Spatial reasoning data:
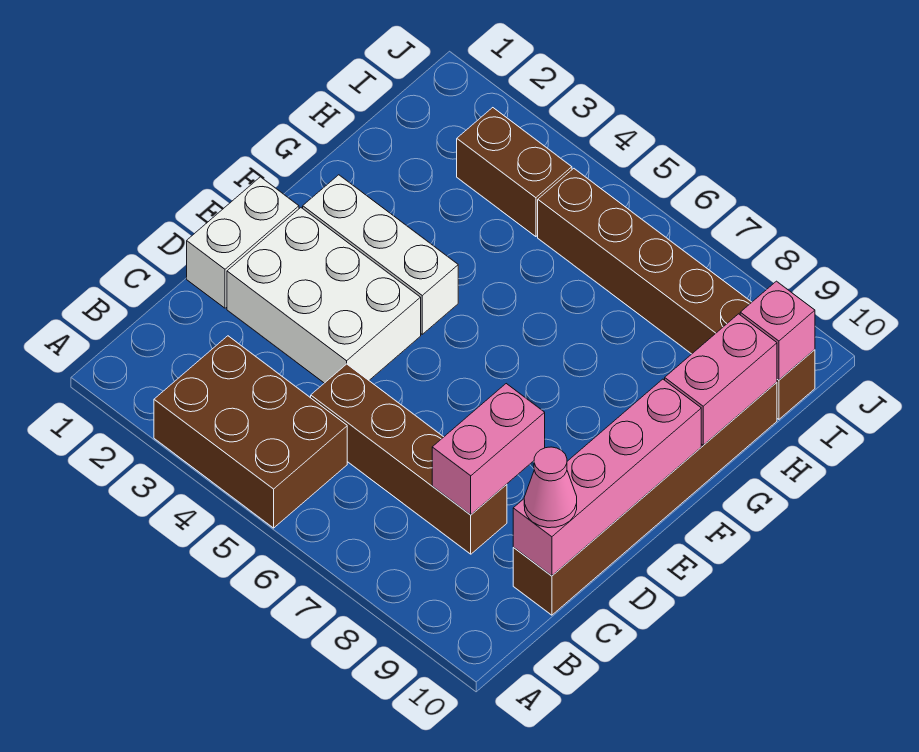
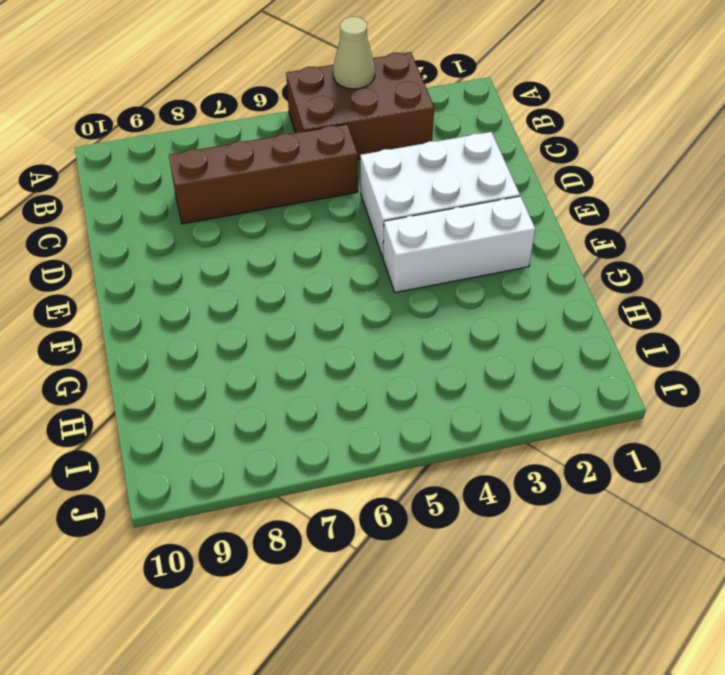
tan cone A4 level 2 -> none
none -> brown brick C10:H10 level 1
none -> white brick D1:E1 level 1
none -> brown brick I3:I4 level 1

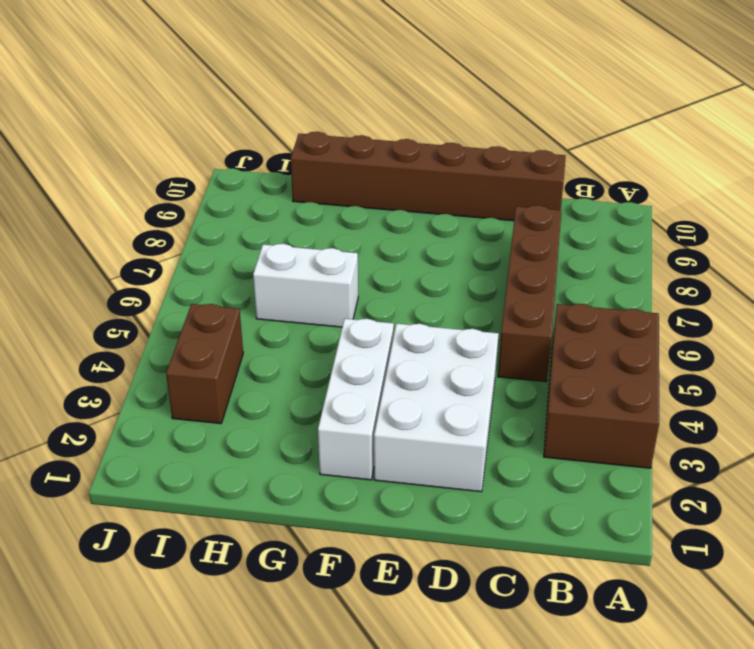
white brick G6:H6 level 1 -> white brick D1:E1 level 1
none -> brown brick I5:I10 level 1
none -> pink brick C8:D8 level 2
none -> pink brick C10:F10 level 2

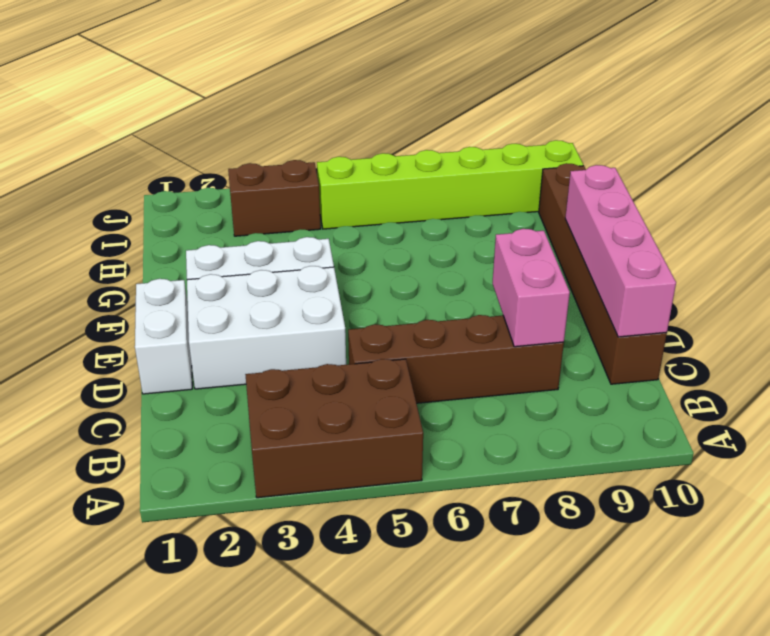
lime brick I5:I10 level 1 -> brown brick I5:I10 level 1
none -> pink brick G10:H10 level 2
none -> pink brick I10 level 2
none -> pink cone C10 level 3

▶ **Problem requirements**
Output the records exactly, please. The pictures are not part of the copy.

▶ **Task response**
tan cone A4 level 2 -> none
none -> brown brick C10:H10 level 1
none -> white brick D1:E1 level 1
none -> brown brick I3:I4 level 1

white brick G6:H6 level 1 -> white brick D1:E1 level 1
none -> brown brick I5:I10 level 1
none -> pink brick C8:D8 level 2
none -> pink brick C10:F10 level 2

lime brick I5:I10 level 1 -> brown brick I5:I10 level 1
none -> pink brick G10:H10 level 2
none -> pink brick I10 level 2
none -> pink cone C10 level 3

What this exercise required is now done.